------ DATA FOR THIS EXERCISE ------

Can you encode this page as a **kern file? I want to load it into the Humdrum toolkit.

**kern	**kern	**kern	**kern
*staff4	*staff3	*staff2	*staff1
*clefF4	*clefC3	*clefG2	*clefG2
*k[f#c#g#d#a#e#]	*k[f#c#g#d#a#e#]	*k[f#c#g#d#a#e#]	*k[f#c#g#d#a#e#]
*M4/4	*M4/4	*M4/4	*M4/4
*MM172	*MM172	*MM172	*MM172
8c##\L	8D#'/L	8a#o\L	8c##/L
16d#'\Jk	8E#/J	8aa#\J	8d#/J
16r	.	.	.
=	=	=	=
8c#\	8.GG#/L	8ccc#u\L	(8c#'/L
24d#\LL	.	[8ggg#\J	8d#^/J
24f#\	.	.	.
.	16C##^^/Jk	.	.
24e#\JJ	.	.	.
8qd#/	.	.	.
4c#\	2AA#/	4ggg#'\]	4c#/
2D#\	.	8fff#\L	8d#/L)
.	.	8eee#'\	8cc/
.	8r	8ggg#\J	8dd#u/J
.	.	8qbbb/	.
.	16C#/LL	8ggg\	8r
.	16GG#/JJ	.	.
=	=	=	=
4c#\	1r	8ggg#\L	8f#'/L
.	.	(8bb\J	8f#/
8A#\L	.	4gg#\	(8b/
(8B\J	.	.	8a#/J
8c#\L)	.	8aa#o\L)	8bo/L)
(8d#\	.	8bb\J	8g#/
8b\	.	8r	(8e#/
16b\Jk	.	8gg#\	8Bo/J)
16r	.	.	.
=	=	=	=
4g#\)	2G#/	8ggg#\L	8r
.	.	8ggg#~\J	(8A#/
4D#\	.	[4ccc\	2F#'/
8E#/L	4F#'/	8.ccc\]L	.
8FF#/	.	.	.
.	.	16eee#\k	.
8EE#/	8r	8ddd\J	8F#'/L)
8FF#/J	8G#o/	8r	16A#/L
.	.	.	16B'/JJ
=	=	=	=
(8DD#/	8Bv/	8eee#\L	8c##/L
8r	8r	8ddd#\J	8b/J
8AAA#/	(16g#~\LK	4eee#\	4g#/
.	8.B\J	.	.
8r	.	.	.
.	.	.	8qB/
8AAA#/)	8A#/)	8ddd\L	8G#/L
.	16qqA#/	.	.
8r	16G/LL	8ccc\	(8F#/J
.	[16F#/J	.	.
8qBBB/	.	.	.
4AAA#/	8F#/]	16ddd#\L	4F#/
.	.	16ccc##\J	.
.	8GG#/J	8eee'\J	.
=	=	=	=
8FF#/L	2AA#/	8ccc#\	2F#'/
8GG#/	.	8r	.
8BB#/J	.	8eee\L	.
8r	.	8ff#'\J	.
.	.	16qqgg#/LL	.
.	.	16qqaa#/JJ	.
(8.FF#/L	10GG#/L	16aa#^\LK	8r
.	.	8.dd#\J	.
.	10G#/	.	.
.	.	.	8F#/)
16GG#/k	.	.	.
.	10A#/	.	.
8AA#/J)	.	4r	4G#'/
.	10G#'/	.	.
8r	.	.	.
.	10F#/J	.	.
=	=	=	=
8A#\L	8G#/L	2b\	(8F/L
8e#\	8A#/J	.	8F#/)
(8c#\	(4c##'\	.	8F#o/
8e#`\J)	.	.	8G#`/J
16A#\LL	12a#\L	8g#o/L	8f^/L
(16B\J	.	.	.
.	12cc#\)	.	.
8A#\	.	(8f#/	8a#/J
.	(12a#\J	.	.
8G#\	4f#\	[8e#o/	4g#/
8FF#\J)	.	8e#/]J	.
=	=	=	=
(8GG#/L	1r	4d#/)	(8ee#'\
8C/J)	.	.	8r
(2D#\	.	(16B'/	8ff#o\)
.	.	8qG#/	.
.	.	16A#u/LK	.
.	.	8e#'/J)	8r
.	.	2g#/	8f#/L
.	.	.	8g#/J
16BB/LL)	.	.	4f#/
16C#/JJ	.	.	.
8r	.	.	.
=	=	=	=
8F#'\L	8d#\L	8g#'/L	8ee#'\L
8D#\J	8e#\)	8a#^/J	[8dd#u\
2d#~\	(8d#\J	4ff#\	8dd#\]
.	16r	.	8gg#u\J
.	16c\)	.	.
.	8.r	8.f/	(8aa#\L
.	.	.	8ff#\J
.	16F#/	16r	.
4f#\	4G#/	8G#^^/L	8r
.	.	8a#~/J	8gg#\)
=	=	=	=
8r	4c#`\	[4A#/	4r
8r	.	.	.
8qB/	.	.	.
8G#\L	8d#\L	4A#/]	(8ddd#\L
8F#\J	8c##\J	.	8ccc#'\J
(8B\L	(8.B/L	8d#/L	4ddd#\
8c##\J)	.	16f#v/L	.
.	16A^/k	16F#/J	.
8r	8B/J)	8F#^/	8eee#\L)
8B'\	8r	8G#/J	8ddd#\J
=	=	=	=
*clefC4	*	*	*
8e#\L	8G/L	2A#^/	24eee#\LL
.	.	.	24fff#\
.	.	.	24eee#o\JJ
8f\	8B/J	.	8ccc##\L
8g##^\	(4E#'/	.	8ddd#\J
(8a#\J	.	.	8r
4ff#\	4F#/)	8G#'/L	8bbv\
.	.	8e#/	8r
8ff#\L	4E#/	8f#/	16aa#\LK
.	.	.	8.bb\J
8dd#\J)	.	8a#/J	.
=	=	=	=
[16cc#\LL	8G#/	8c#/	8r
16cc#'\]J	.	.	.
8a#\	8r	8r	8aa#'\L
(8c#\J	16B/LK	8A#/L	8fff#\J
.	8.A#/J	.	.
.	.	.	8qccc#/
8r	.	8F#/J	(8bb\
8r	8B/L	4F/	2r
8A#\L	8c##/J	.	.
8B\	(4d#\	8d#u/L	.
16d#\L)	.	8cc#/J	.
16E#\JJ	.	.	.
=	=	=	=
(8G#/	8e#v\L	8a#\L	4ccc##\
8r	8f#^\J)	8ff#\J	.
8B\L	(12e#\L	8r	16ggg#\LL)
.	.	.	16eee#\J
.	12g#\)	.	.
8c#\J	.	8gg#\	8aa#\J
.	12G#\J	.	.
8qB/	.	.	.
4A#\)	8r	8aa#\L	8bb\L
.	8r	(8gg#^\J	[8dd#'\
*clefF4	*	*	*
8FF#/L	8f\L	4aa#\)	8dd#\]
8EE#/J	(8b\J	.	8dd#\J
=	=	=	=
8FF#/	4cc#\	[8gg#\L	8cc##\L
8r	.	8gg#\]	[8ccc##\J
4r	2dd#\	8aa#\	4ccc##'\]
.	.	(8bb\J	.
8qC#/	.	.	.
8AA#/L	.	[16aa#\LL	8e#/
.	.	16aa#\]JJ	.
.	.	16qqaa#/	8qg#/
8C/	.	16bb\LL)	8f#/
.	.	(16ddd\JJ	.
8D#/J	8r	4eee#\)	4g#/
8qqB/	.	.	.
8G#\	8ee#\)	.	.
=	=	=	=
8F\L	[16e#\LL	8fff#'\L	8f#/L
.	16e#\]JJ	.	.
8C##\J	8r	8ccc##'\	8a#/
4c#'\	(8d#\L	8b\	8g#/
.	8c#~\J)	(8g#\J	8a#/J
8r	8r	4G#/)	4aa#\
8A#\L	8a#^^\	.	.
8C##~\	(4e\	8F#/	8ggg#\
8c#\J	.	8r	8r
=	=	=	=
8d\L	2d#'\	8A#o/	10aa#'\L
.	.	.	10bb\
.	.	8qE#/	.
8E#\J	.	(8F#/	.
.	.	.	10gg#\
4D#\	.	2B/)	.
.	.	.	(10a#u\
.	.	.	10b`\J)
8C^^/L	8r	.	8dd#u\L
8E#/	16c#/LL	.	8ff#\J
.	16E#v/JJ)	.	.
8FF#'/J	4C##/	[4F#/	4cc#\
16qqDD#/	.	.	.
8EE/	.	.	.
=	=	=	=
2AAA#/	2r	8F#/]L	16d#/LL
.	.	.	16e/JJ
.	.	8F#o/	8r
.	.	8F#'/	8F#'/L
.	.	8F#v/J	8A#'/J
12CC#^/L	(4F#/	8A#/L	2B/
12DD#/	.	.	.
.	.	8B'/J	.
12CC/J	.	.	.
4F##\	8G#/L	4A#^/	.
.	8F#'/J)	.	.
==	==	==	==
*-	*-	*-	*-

------

**WORK TO DO:** Copy out each line of the material above that contains the string "kern", treating uppercase and lowercase letters as different.

**WRITTEN RESPONSE:**
Can you encode this page as a **kern file? I want to load it into the Humdrum toolkit.
**kern	**kern	**kern	**kern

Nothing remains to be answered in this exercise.